> [Work to be completed]:
A faithful copy is required: transcribe each line below exactly, minus the pictures.

> [Dataset section]:
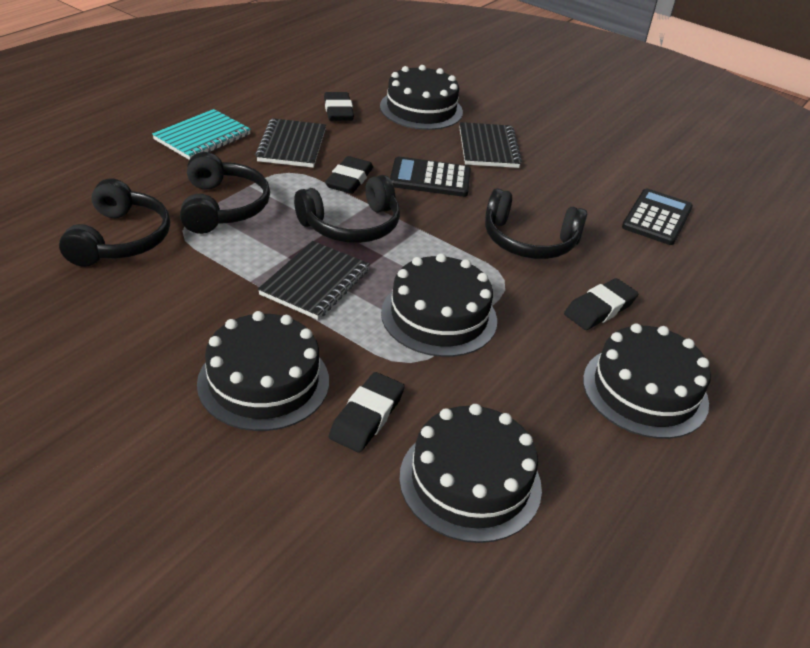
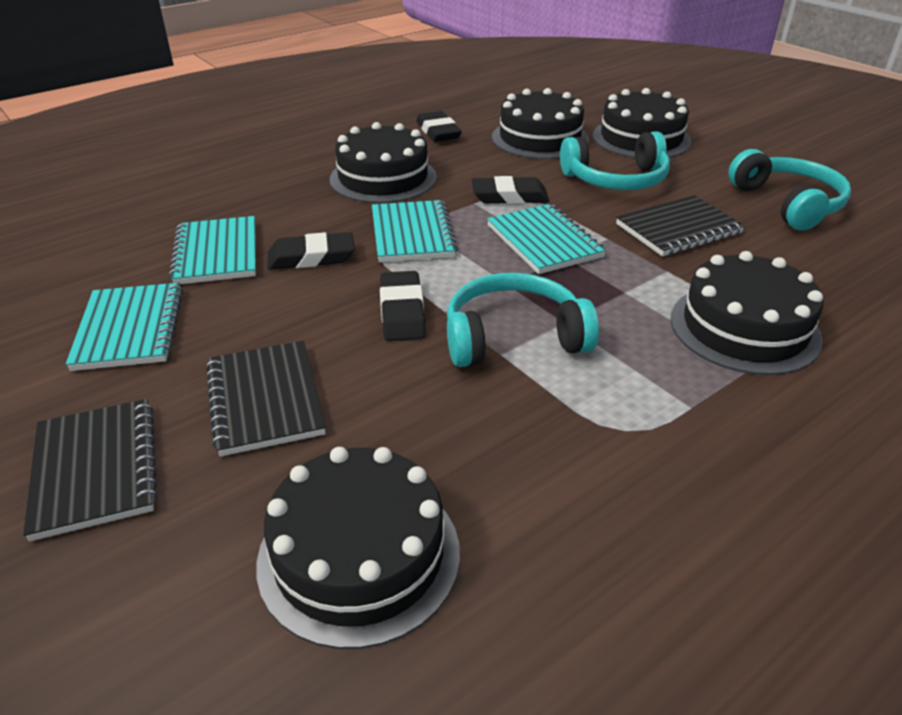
black calculator: 2 -> 0
black headphones: 4 -> 0
turquoise headphones: 0 -> 3
turquoise notebook: 1 -> 4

> [Written solution]:
black calculator: 2 -> 0
black headphones: 4 -> 0
turquoise headphones: 0 -> 3
turquoise notebook: 1 -> 4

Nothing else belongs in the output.